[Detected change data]
- - - - -

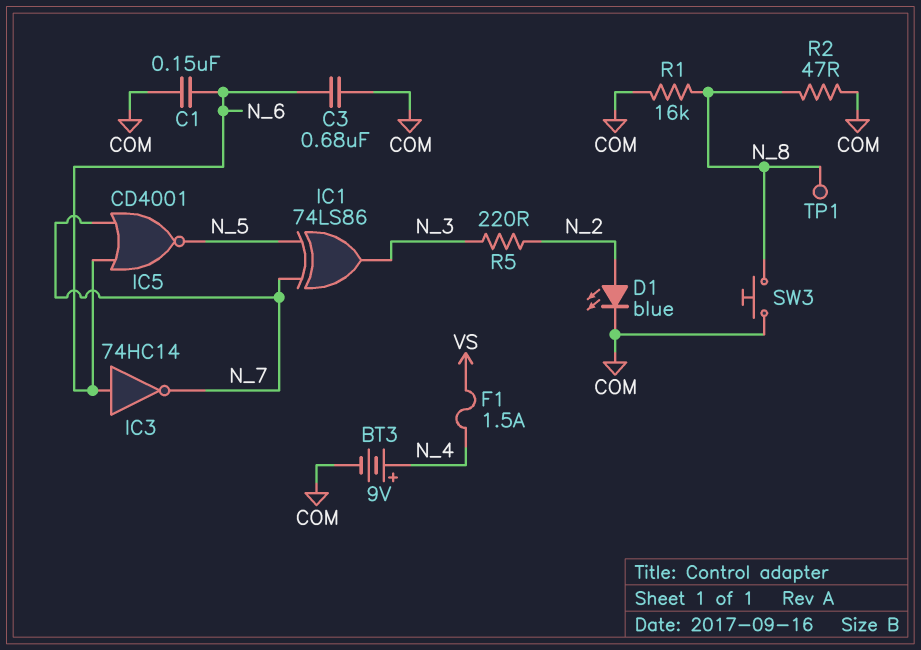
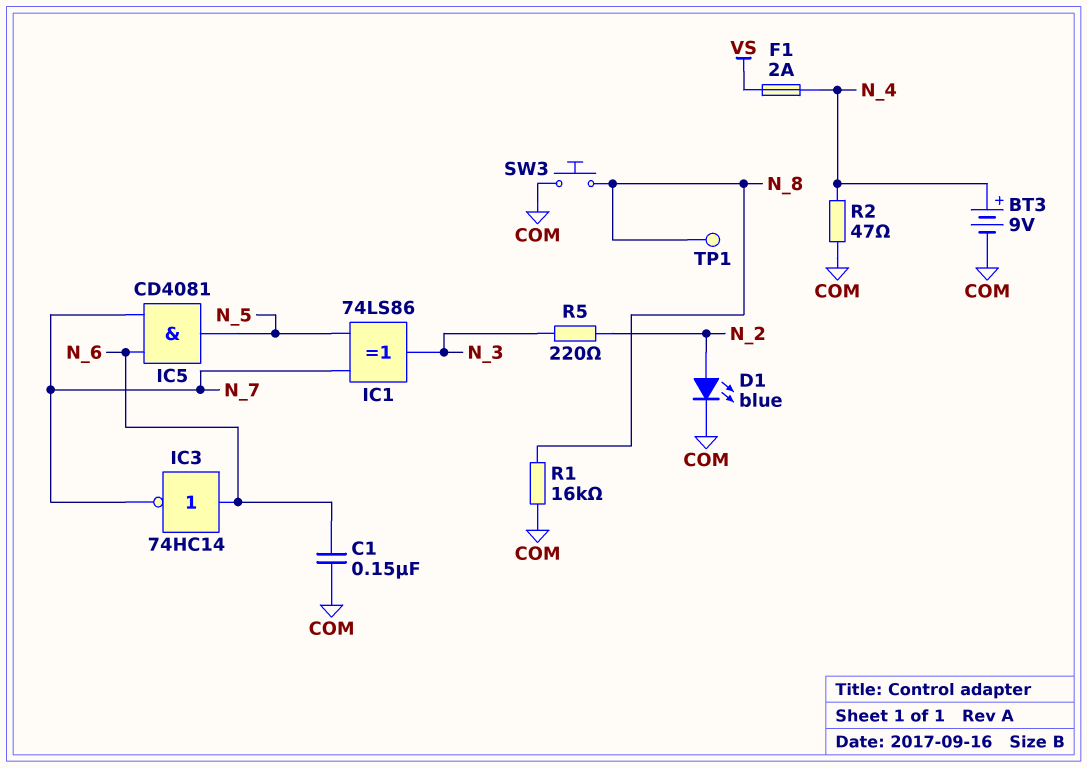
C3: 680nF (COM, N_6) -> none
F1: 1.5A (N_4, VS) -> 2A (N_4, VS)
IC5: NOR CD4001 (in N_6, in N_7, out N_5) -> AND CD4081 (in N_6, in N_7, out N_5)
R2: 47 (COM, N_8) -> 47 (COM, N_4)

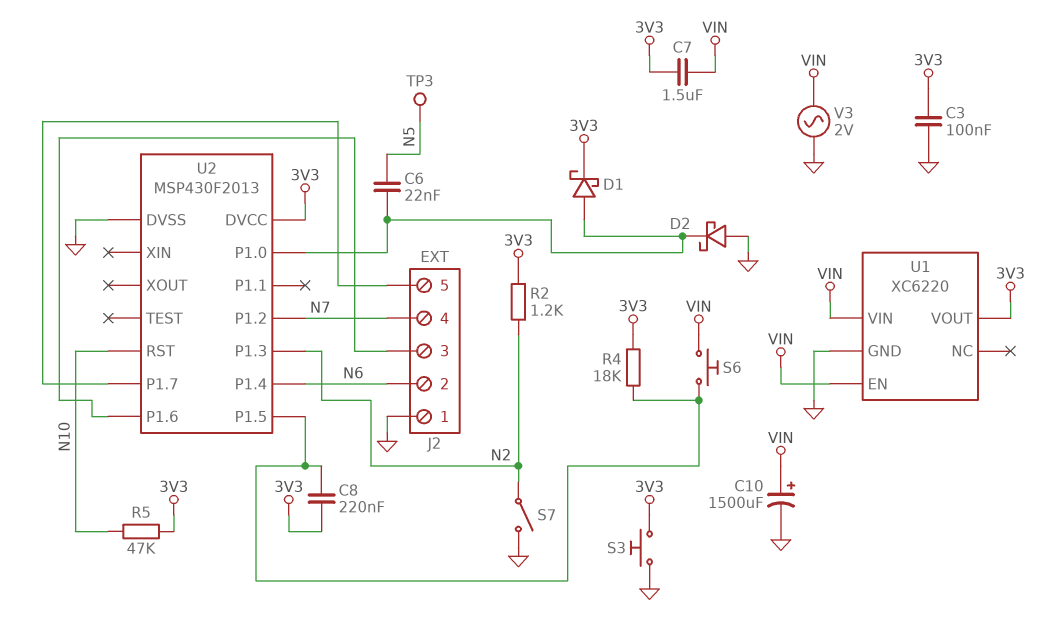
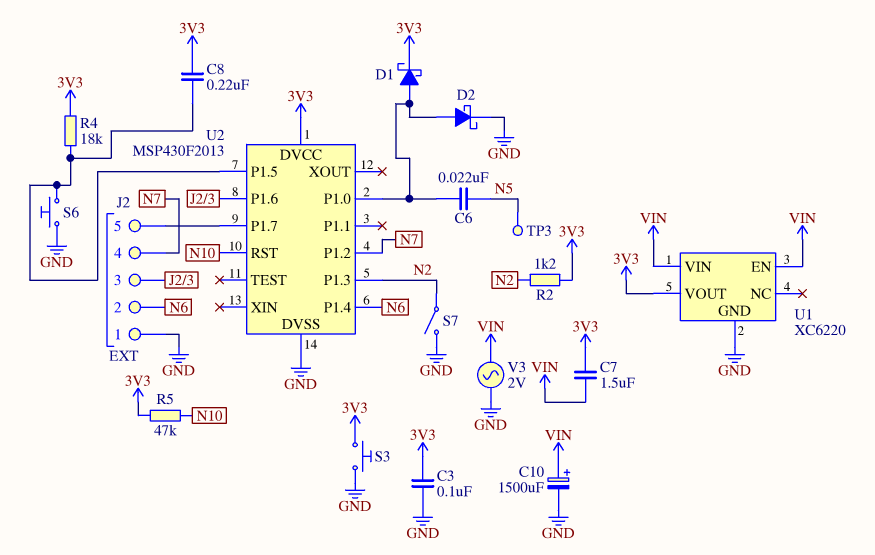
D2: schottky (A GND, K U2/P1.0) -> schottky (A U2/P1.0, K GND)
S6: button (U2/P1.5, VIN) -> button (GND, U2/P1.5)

- - - - -

== WORK INSTRUCTION ==
The required answer is every line from the one containing "IC5: NOR CD4001" through the last line of the entries, restated word for word and with no pictures.

== EXERCISE ANSWER ==
IC5: NOR CD4001 (in N_6, in N_7, out N_5) -> AND CD4081 (in N_6, in N_7, out N_5)
R2: 47 (COM, N_8) -> 47 (COM, N_4)

D2: schottky (A GND, K U2/P1.0) -> schottky (A U2/P1.0, K GND)
S6: button (U2/P1.5, VIN) -> button (GND, U2/P1.5)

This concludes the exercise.